§ WHAT THE EXERCISE ASKS: Can you transcribe the data exactly? Leave the pictures out.

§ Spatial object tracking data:
-- Opening Marker --
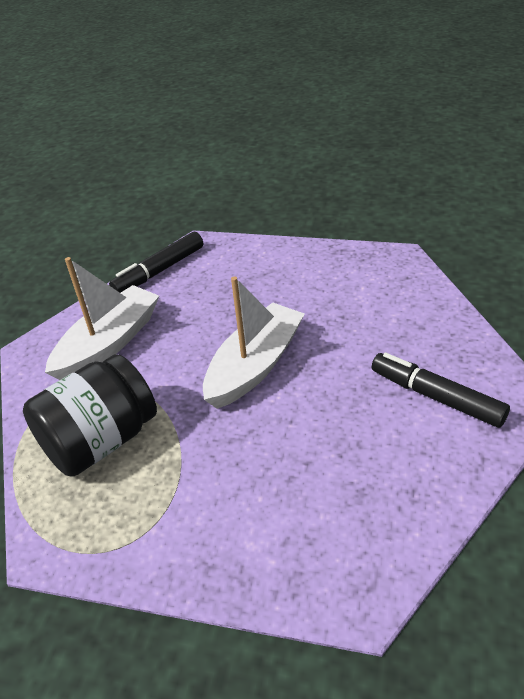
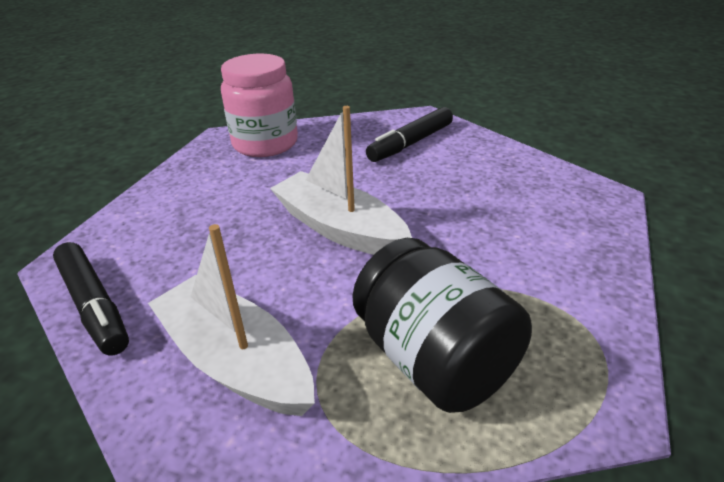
camera: 85 degrees left, 5 degrees down
none -> pink jar [221,54,298,157]

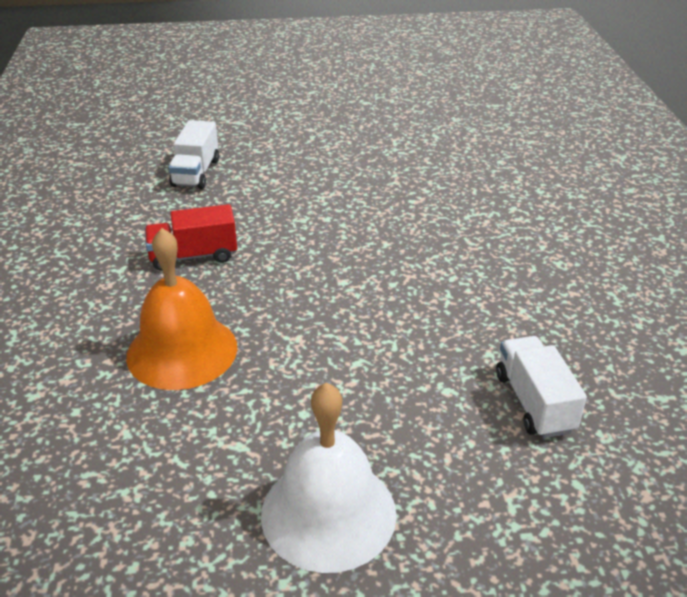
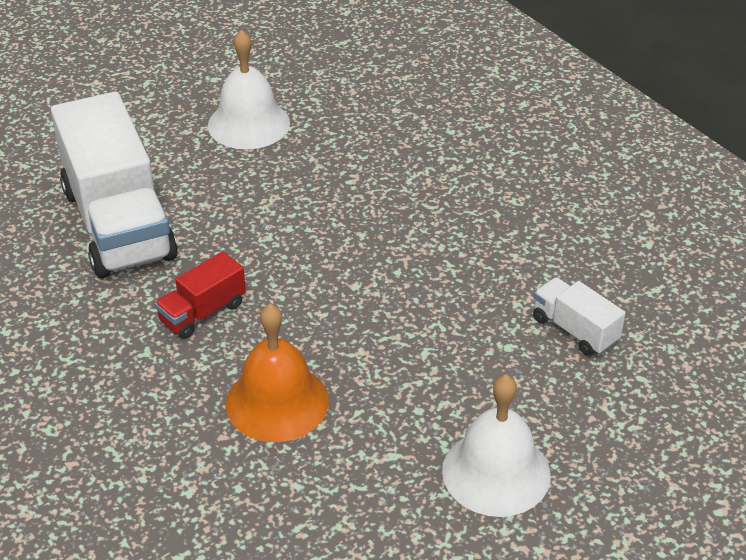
camera: 30 degrees left, 5 degrees up
white truck [168,120,219,189] -> white truck [51,92,177,278], size x2.20
none -> white bell [208,30,290,150]

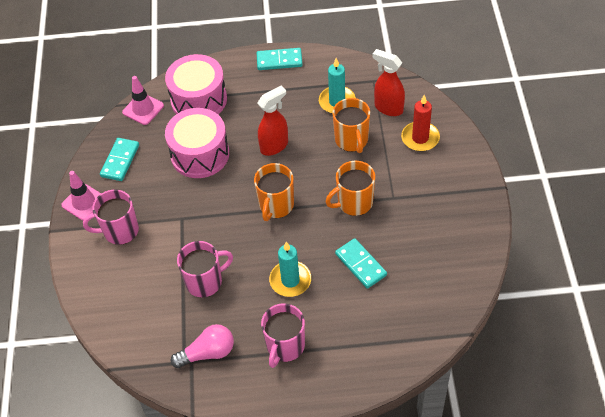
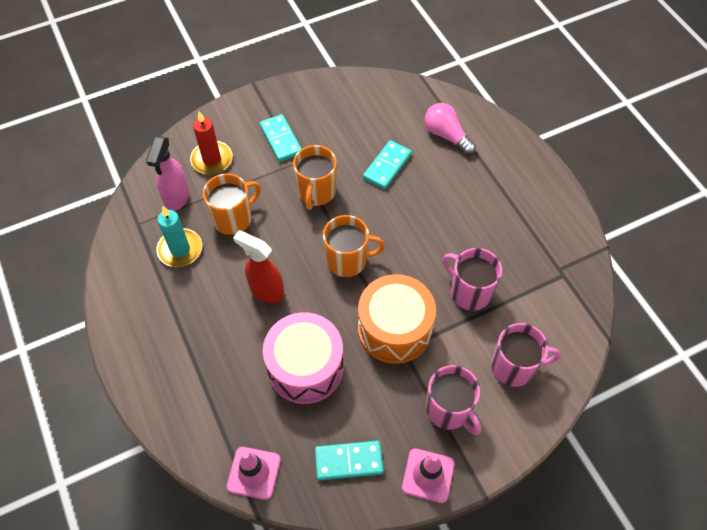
camera: 115 degrees left, 5 degrees up
pink drum [165,54,227,114] -> none
pink light bulb [171,324,234,368] -> pink light bulb moved to [425,103,476,155]
turquoise domino [257,48,303,70] -> turquoise domino moved to [260,114,302,162]
pink mug [261,304,305,368] -> pink mug moved to [491,323,561,387]
turquoise candle [269,242,311,297] -> none
orange mug [326,161,375,216] -> orange mug turned 60 degrees clockwise [293,145,337,210]
red spray bottle [372,49,405,116] -> pink spray bottle [146,136,189,211]
none -> orange drum [358,274,436,364]

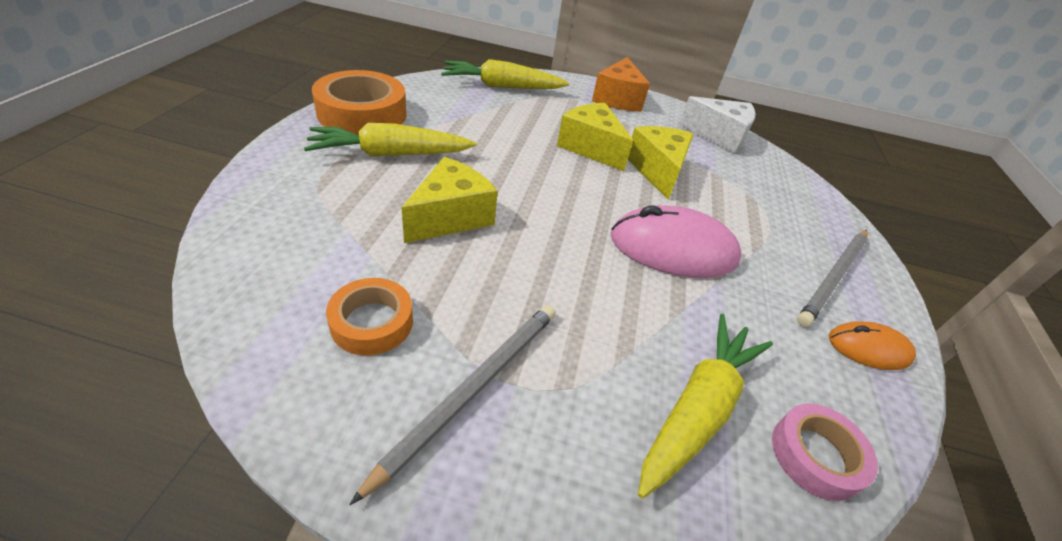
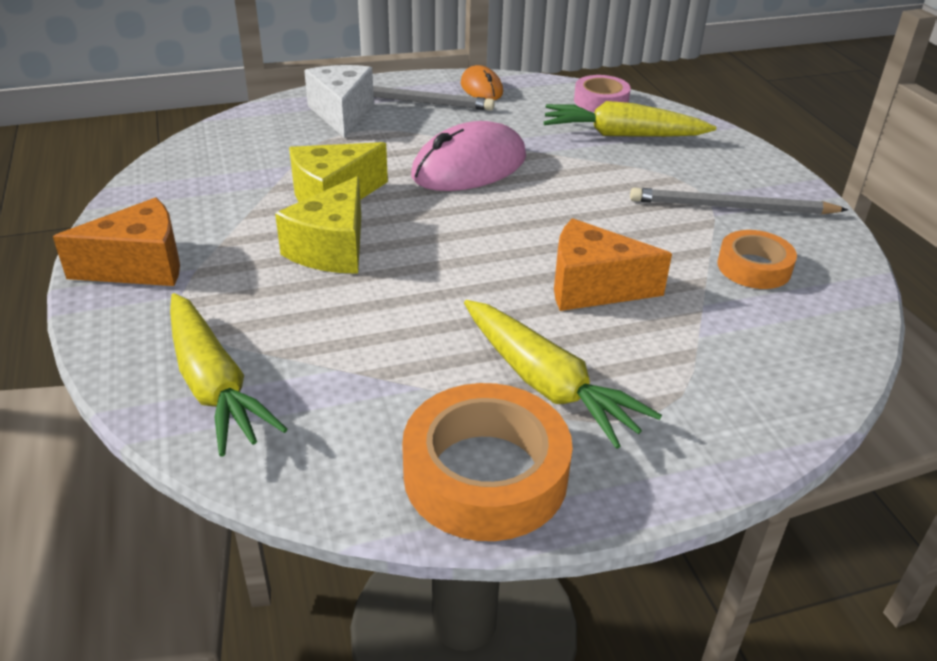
camera: 115 degrees left, 5 degrees down
yellow cheese [401,157,498,243] -> orange cheese [554,218,672,311]
pink mouse [610,205,741,278] -> pink mouse turned 75 degrees clockwise [411,121,526,191]
white cheese [679,96,756,154] -> white cheese moved to [304,65,374,138]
-- Closing Marker --
§ SOLVED PROBLEM:
camera: 85 degrees left, 5 degrees down
none -> pink jar [221,54,298,157]

camera: 30 degrees left, 5 degrees up
white truck [168,120,219,189] -> white truck [51,92,177,278], size x2.20
none -> white bell [208,30,290,150]

camera: 115 degrees left, 5 degrees up
pink drum [165,54,227,114] -> none
pink light bulb [171,324,234,368] -> pink light bulb moved to [425,103,476,155]
turquoise domino [257,48,303,70] -> turquoise domino moved to [260,114,302,162]
pink mug [261,304,305,368] -> pink mug moved to [491,323,561,387]
turquoise candle [269,242,311,297] -> none
orange mug [326,161,375,216] -> orange mug turned 60 degrees clockwise [293,145,337,210]
red spray bottle [372,49,405,116] -> pink spray bottle [146,136,189,211]
none -> orange drum [358,274,436,364]

camera: 115 degrees left, 5 degrees down
yellow cheese [401,157,498,243] -> orange cheese [554,218,672,311]
pink mouse [610,205,741,278] -> pink mouse turned 75 degrees clockwise [411,121,526,191]
white cheese [679,96,756,154] -> white cheese moved to [304,65,374,138]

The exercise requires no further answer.